Materials provided section start

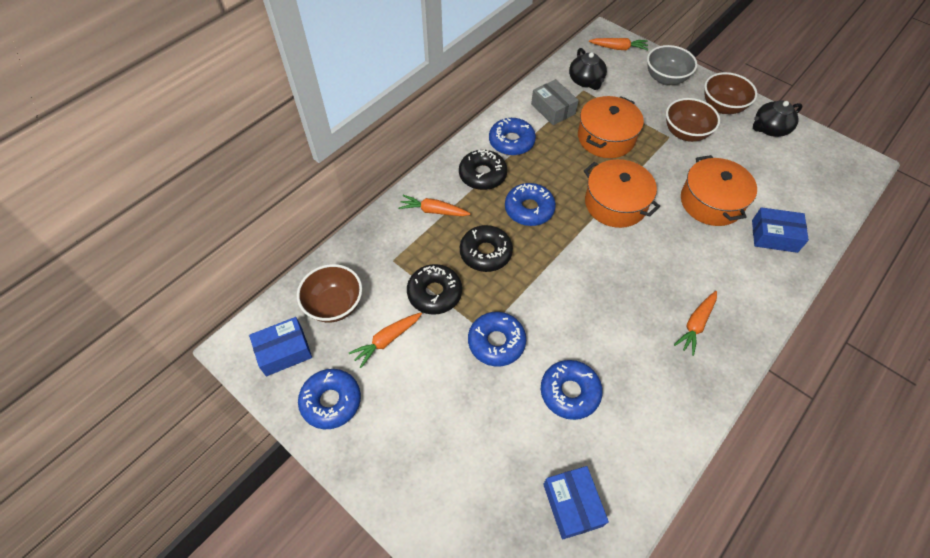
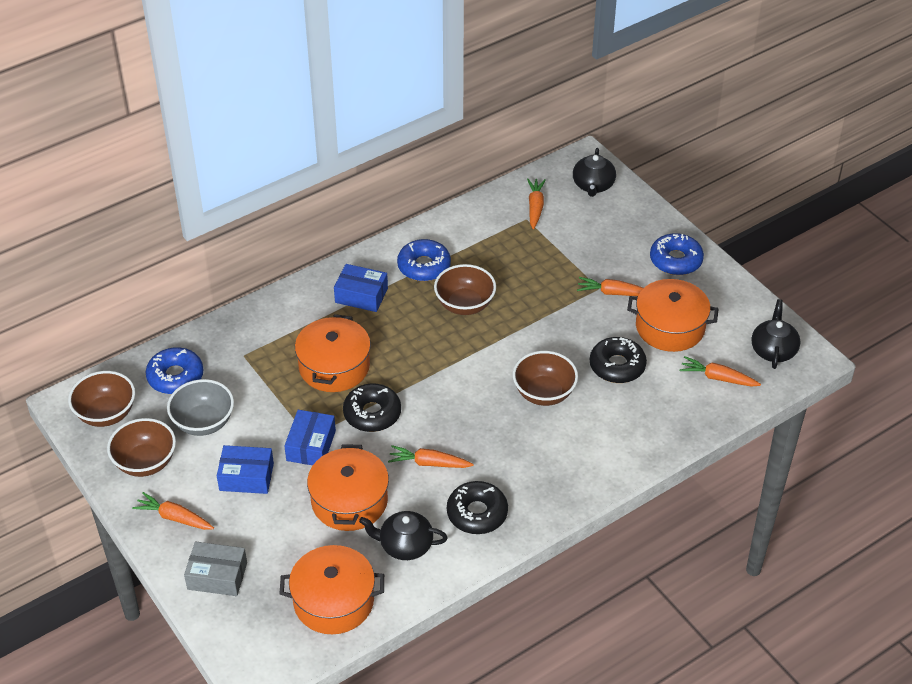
black teapot: 2 -> 3
blue donut: 5 -> 3
brown bowl: 3 -> 4
orange carrot: 4 -> 5
orange pot: 3 -> 4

Materials provided section end

What you need to do – Please repeat every record exactly as it stands, leaving out any pictures.

Response –
black teapot: 2 -> 3
blue donut: 5 -> 3
brown bowl: 3 -> 4
orange carrot: 4 -> 5
orange pot: 3 -> 4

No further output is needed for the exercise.